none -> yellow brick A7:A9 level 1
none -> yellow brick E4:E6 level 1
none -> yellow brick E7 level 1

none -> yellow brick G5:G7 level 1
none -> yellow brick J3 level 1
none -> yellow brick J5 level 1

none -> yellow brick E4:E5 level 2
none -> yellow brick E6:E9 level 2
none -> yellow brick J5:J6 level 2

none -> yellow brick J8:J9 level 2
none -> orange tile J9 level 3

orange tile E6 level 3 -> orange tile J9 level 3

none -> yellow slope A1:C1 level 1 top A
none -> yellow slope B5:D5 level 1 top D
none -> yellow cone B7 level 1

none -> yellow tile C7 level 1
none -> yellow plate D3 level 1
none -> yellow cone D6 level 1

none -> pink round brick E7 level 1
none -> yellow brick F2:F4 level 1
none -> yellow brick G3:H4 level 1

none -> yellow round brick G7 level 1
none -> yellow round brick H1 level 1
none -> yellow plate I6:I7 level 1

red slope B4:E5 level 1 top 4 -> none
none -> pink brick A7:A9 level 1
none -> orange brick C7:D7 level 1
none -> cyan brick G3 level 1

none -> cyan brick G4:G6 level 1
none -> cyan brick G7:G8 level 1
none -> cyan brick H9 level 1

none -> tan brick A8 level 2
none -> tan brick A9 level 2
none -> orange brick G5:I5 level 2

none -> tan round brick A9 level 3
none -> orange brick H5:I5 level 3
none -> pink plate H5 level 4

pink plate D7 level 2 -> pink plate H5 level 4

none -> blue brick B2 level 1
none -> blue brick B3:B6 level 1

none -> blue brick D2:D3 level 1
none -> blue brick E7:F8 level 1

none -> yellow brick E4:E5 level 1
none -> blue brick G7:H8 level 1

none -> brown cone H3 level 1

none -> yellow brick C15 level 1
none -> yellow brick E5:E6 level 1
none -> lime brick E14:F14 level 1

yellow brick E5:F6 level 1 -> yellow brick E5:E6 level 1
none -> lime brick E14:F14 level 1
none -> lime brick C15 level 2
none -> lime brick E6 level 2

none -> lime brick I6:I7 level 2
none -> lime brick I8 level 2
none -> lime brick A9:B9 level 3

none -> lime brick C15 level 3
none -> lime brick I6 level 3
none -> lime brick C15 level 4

==================================================

## Exercise objective
Check each line of the records for the string "round" and state how many lines contain it. Give only the number.

## Output below
4